Data extracts =

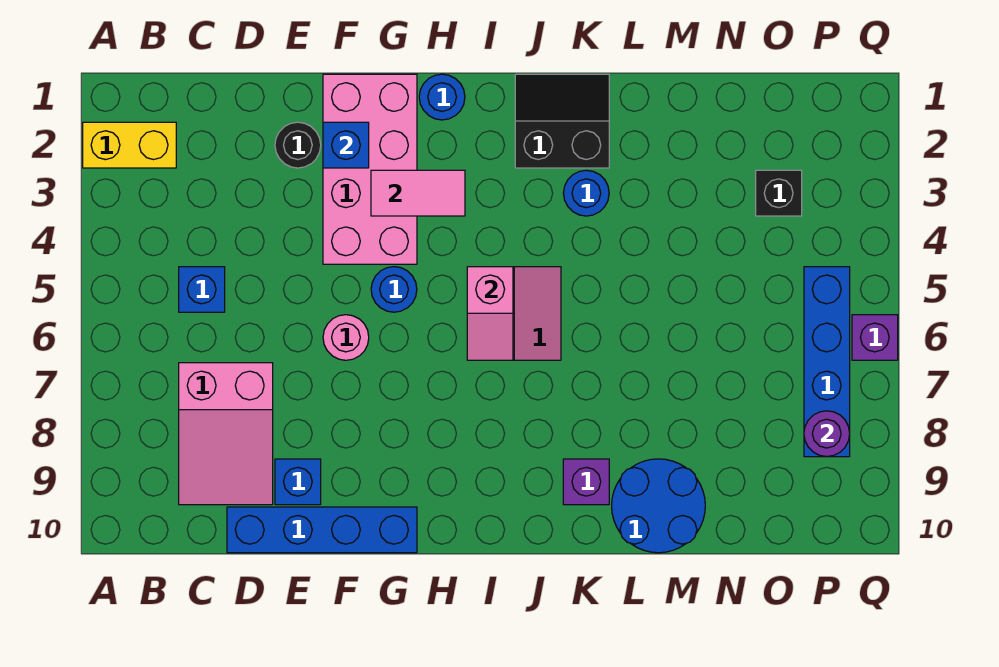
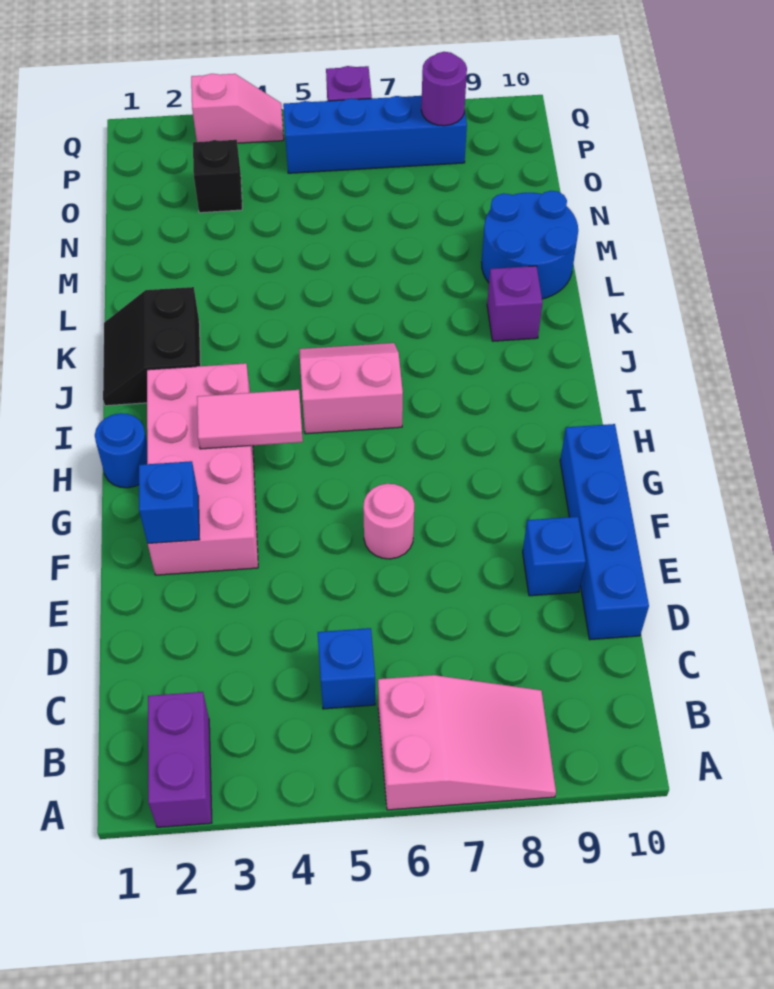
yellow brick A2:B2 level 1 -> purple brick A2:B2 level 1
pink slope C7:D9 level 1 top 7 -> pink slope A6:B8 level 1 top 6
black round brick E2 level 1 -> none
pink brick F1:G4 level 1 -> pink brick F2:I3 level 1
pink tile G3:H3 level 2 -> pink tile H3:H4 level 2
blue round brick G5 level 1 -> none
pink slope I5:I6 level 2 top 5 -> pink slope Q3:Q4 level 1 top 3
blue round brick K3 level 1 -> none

==

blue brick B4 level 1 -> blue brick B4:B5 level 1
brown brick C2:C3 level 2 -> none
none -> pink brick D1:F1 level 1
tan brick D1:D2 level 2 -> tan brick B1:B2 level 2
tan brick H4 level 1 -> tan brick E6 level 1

==

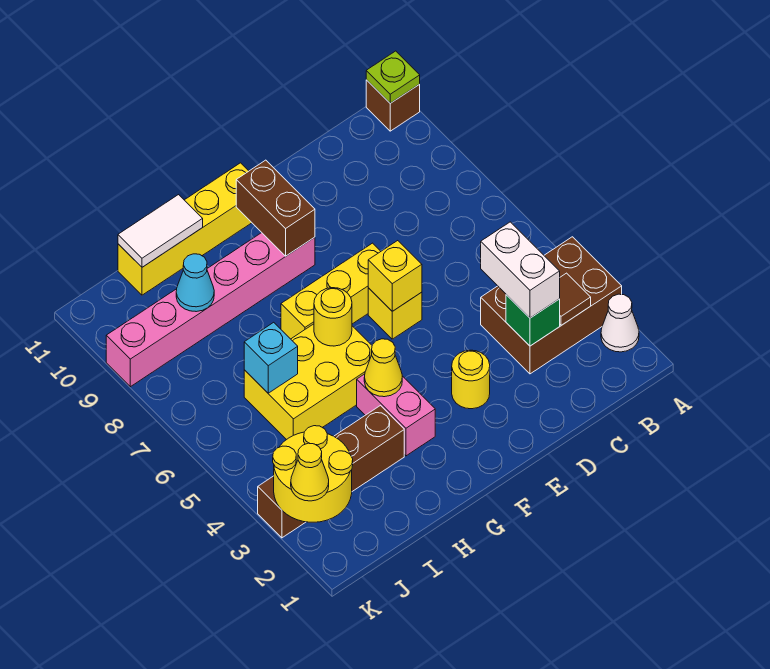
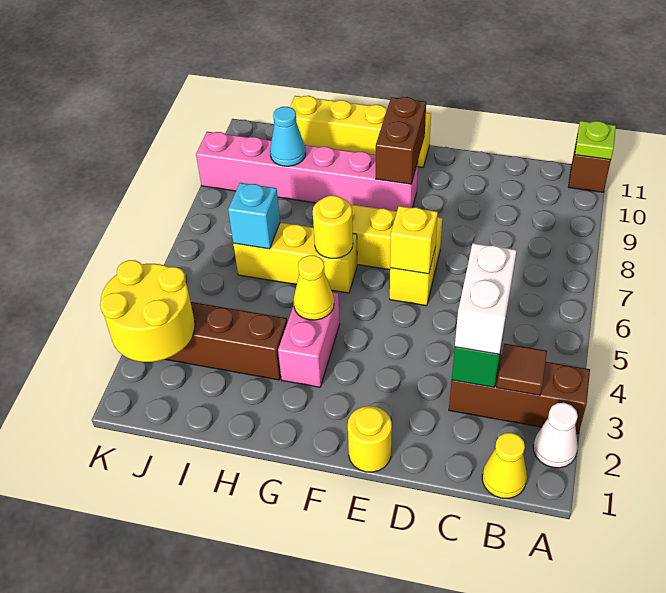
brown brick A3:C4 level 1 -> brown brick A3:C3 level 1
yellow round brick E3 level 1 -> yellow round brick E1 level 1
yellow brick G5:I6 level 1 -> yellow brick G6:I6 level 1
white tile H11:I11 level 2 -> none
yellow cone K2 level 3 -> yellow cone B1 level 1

The problem =
Look above for the line with "tan brick D1:D2" and the line with "tan brick H4 level 1 -> tan brick E6 level 1"; transcribe both and all lines in between, exactly, and nothing else.

Exercise output =
tan brick D1:D2 level 2 -> tan brick B1:B2 level 2
tan brick H4 level 1 -> tan brick E6 level 1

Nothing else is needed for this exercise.